• [Your assignment] Starting at the line that contains "tape in turquoise 178,278,273,357", please transcribe every line through the end of the entries, exactly and with no pictures.
---------------
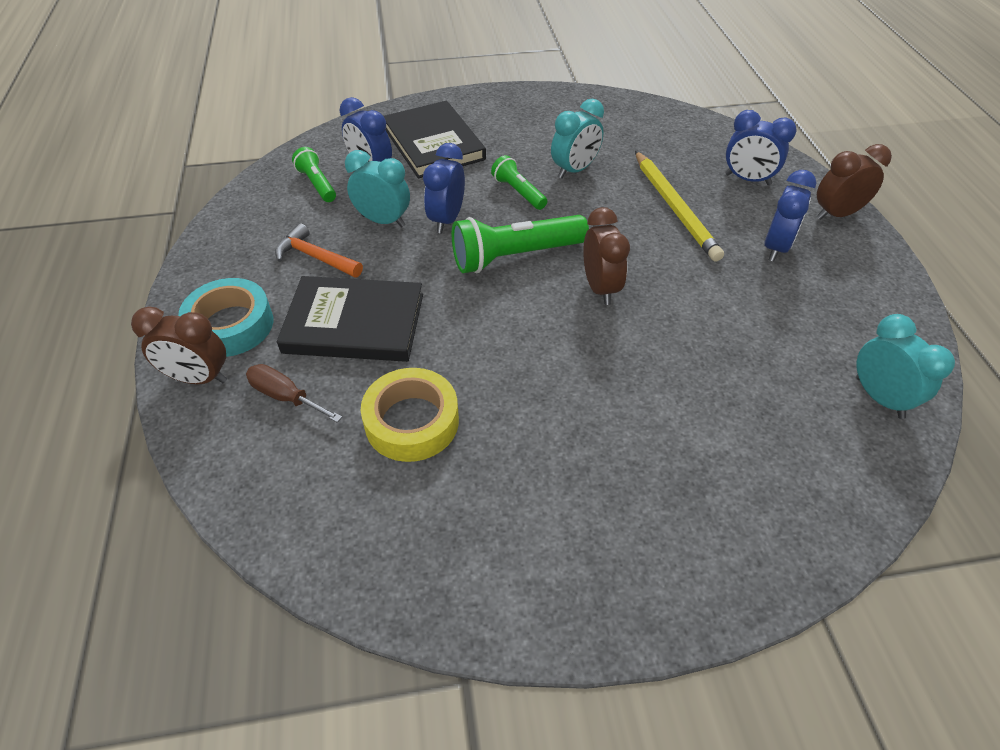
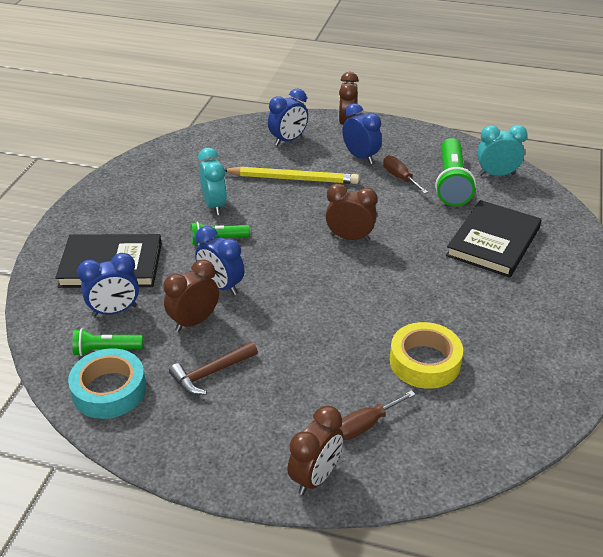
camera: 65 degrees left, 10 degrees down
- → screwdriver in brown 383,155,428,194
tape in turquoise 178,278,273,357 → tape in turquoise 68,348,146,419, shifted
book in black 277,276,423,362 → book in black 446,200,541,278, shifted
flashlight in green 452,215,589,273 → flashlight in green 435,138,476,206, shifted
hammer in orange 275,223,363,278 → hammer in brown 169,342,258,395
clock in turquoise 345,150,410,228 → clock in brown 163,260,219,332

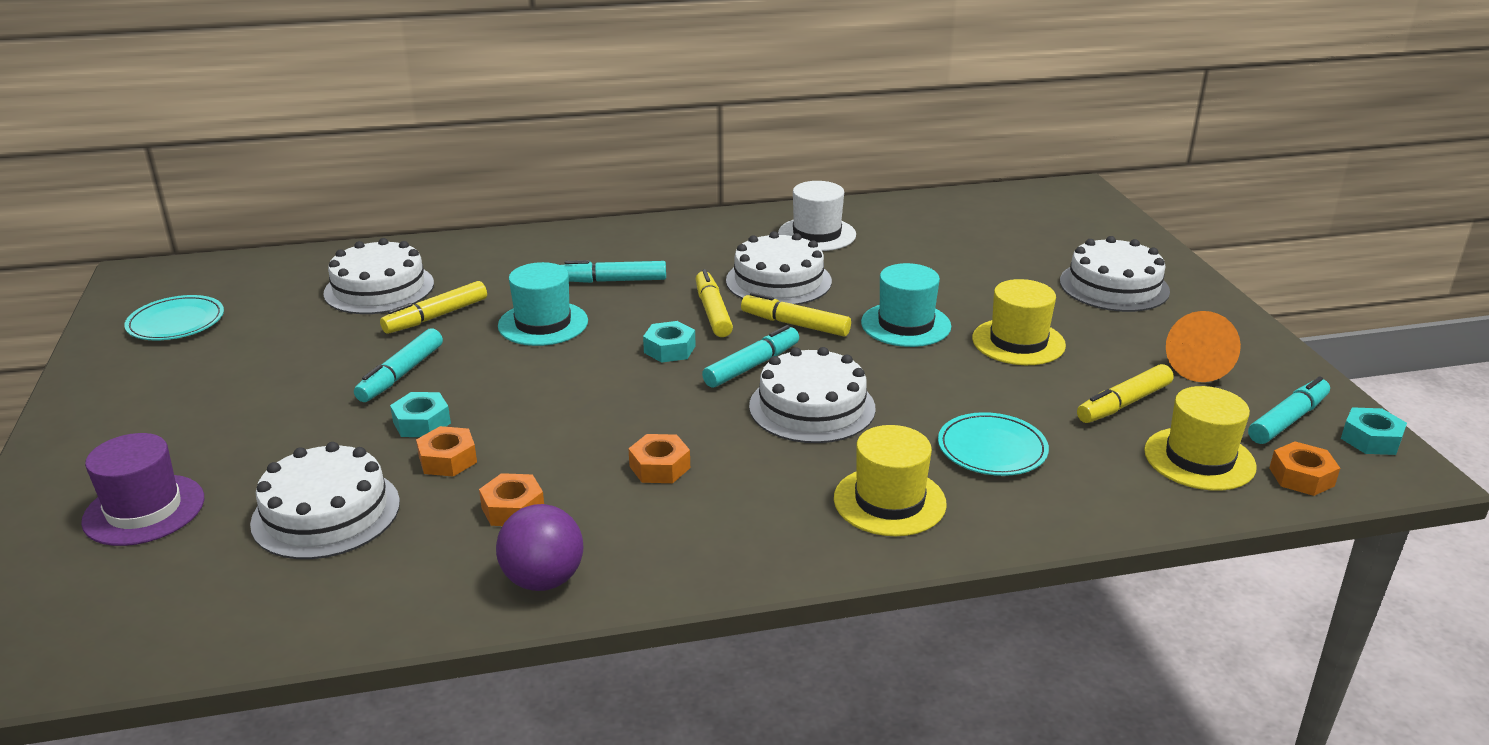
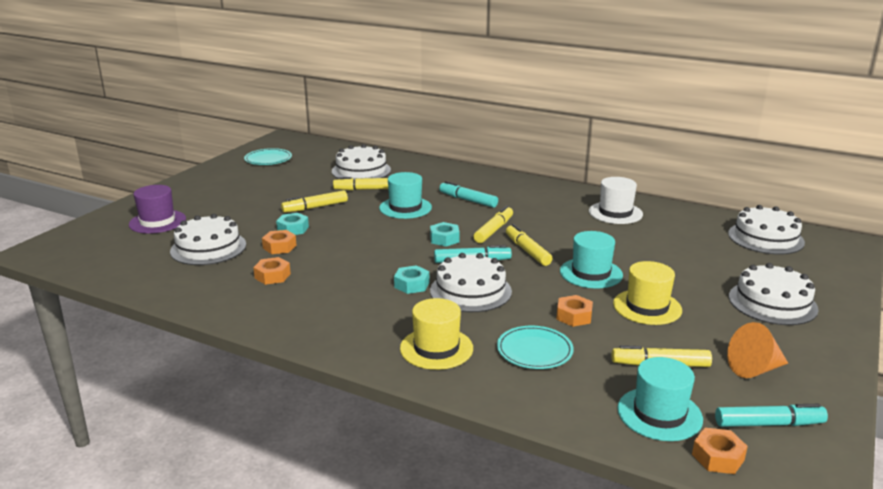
camera: 40 degrees right, 5 degrees down
ball in purple 496,504,583,591 → -
nut in orange 628,434,690,483 → nut in orange 556,295,593,327, shifted
cake in white 726,231,832,305 → cake in white 728,205,805,255, shifted
nut in turquoise 1341,407,1407,455 → nut in turquoise 394,265,429,294, shifted
marker in turquoise 354,329,443,402 → marker in yellow 281,190,348,213
hat in yellow 1144,386,1257,491 → hat in turquoise 617,357,703,441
---------------
• [Response to this task]
tape in turquoise 178,278,273,357 → tape in turquoise 68,348,146,419, shifted
book in black 277,276,423,362 → book in black 446,200,541,278, shifted
flashlight in green 452,215,589,273 → flashlight in green 435,138,476,206, shifted
hammer in orange 275,223,363,278 → hammer in brown 169,342,258,395
clock in turquoise 345,150,410,228 → clock in brown 163,260,219,332

camera: 40 degrees right, 5 degrees down
ball in purple 496,504,583,591 → -
nut in orange 628,434,690,483 → nut in orange 556,295,593,327, shifted
cake in white 726,231,832,305 → cake in white 728,205,805,255, shifted
nut in turquoise 1341,407,1407,455 → nut in turquoise 394,265,429,294, shifted
marker in turquoise 354,329,443,402 → marker in yellow 281,190,348,213
hat in yellow 1144,386,1257,491 → hat in turquoise 617,357,703,441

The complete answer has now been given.